PROBLEM DETAILS
Please write out the listing exactly, leaving each picture out.

RECORDS SUPPLIED
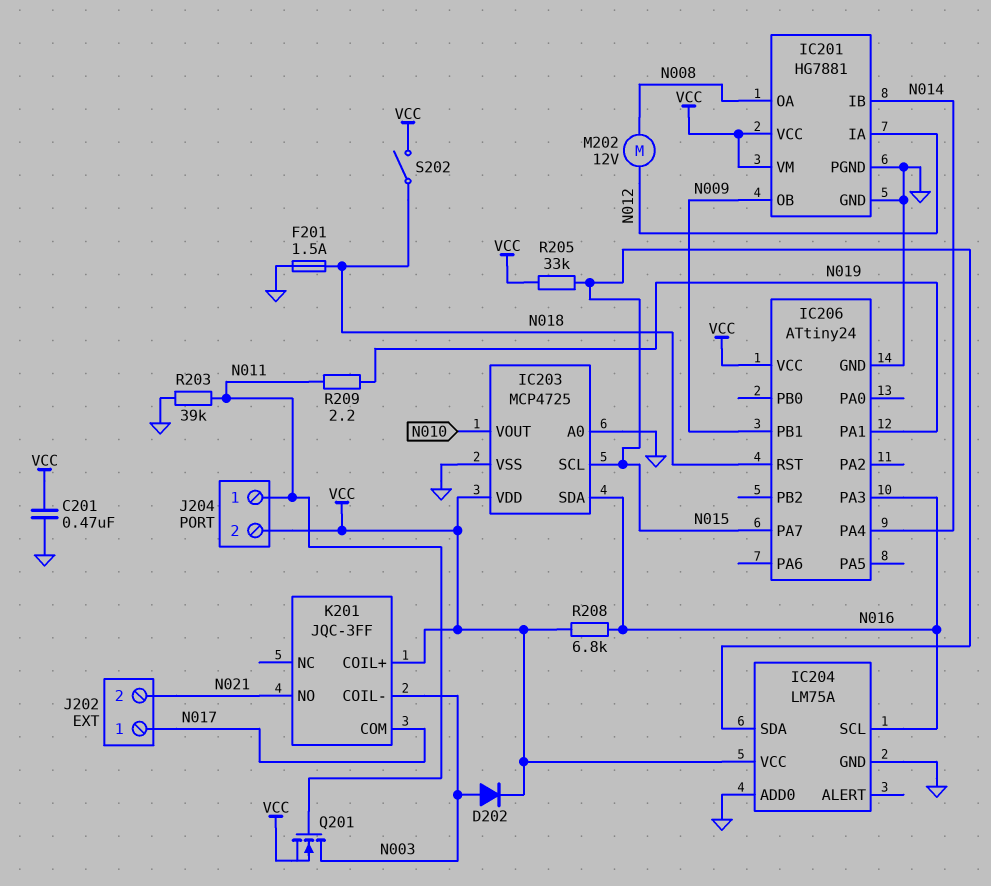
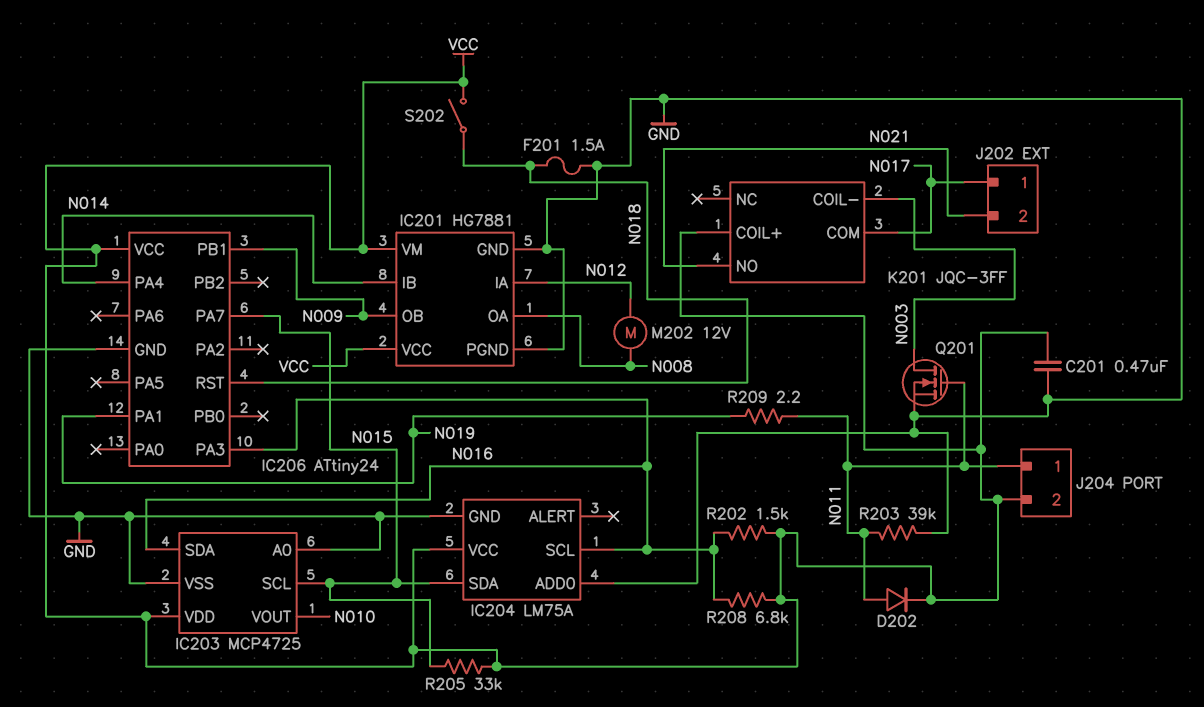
D202: diode (A N003, K VCC) -> diode (A N011, K VCC)
Q201: NMOS (G N011, D N003, S VCC) -> NMOS (G N011, D N003, S GND)
R202: none -> 1.5k (N016, VCC)

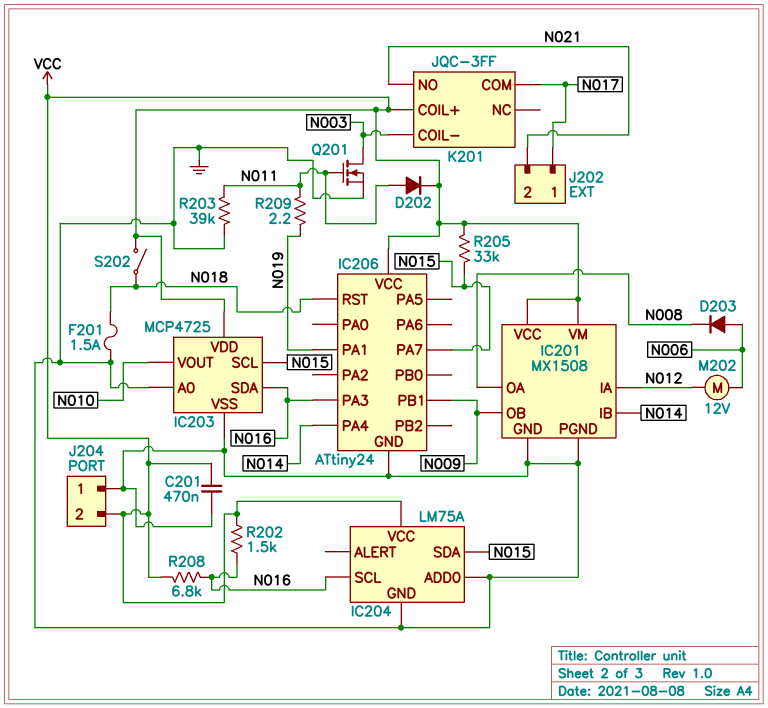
D203: none -> diode (A N006, K N008)
IC201: HG7881 -> MX1508
J204 pin 1: N011 -> GND
M202: motor 12V (N008, N012) -> motor 12V (N006, N012)

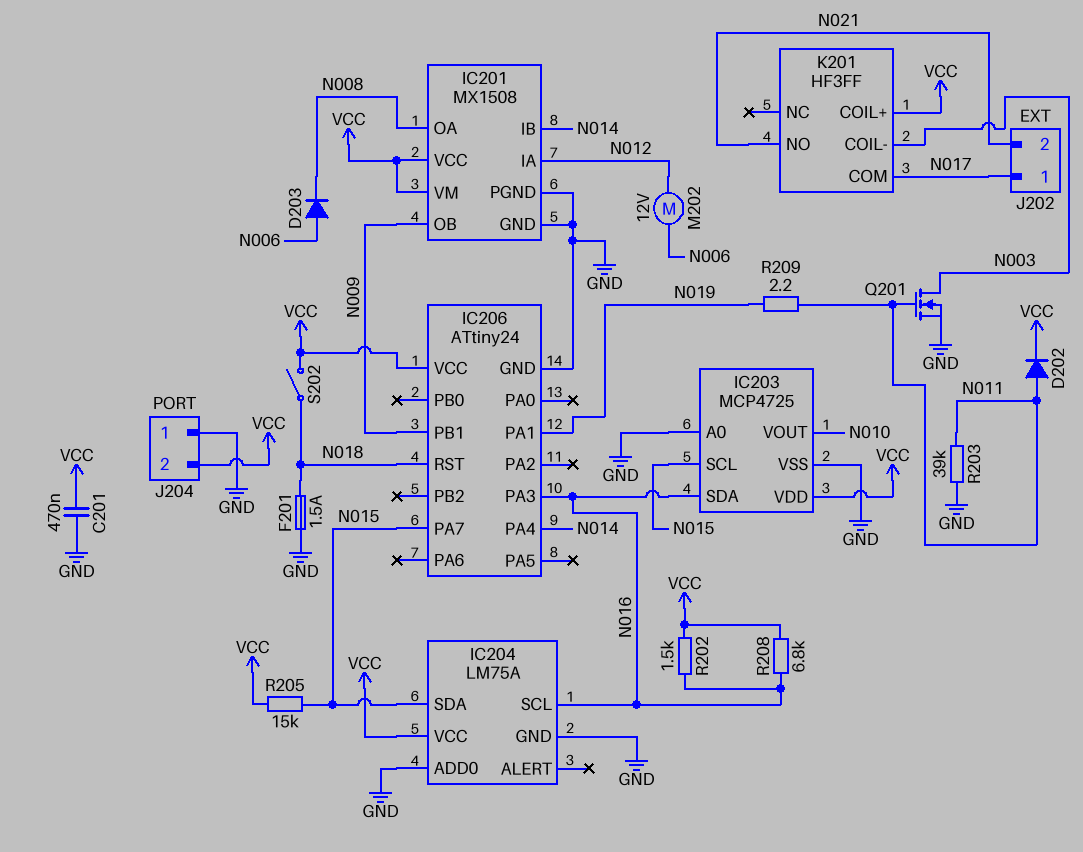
K201: JQC-3FF -> HF3FF
R205: 33k (N015, VCC) -> 15k (N015, VCC)

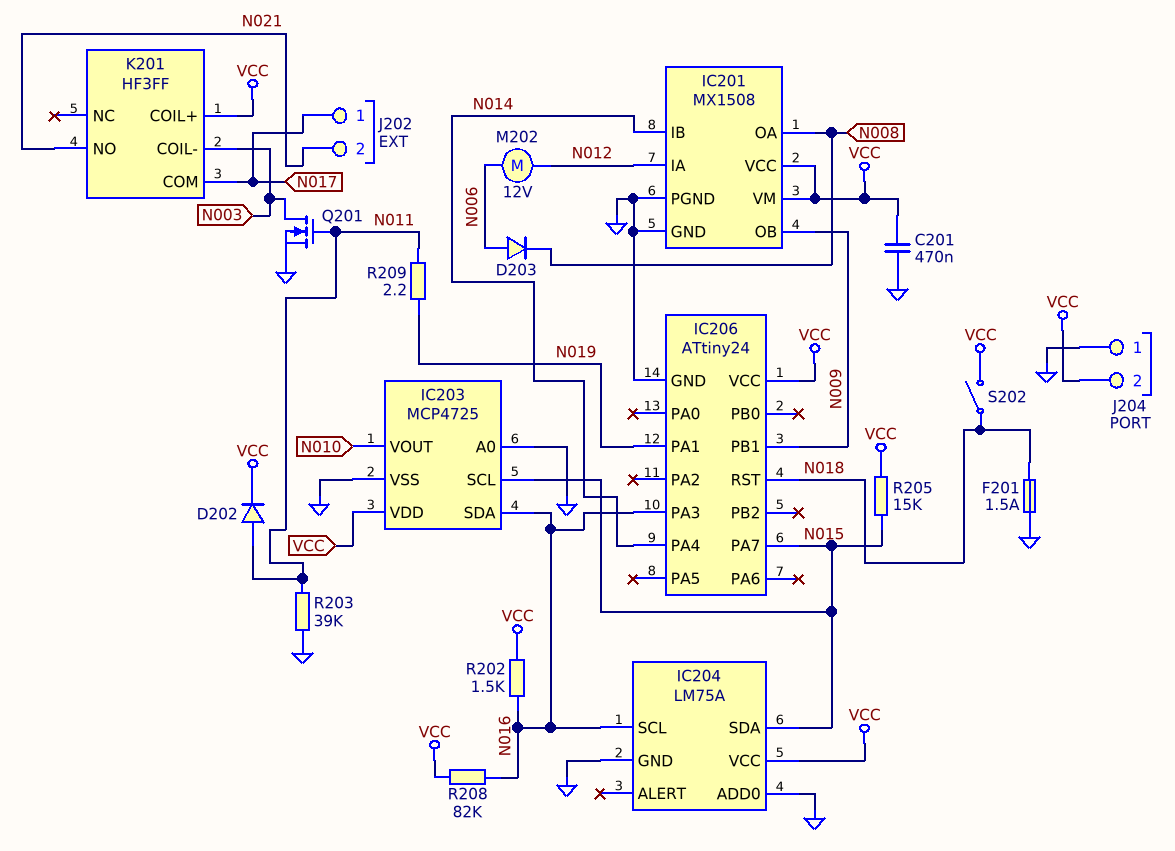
R208: 6.8k (N016, VCC) -> 82k (N016, VCC)

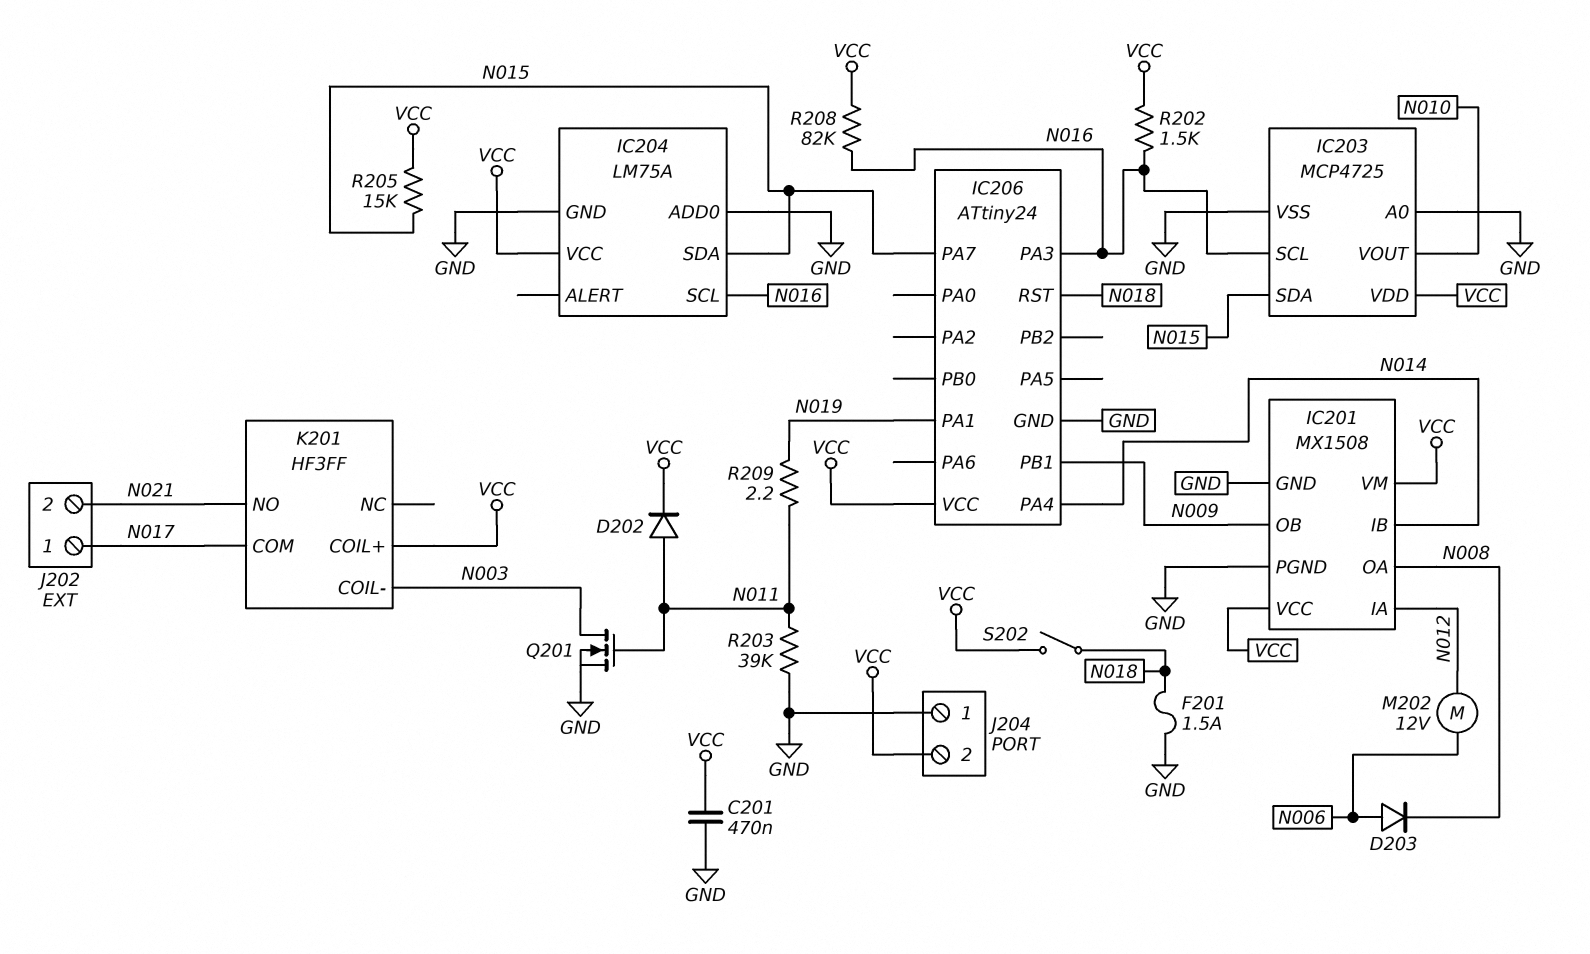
IC203 pin SCL: N015 -> N016
IC203 pin SDA: N016 -> N015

YOUR SOLUTION
D202: diode (A N003, K VCC) -> diode (A N011, K VCC)
Q201: NMOS (G N011, D N003, S VCC) -> NMOS (G N011, D N003, S GND)
R202: none -> 1.5k (N016, VCC)

D203: none -> diode (A N006, K N008)
IC201: HG7881 -> MX1508
J204 pin 1: N011 -> GND
M202: motor 12V (N008, N012) -> motor 12V (N006, N012)

K201: JQC-3FF -> HF3FF
R205: 33k (N015, VCC) -> 15k (N015, VCC)

R208: 6.8k (N016, VCC) -> 82k (N016, VCC)

IC203 pin SCL: N015 -> N016
IC203 pin SDA: N016 -> N015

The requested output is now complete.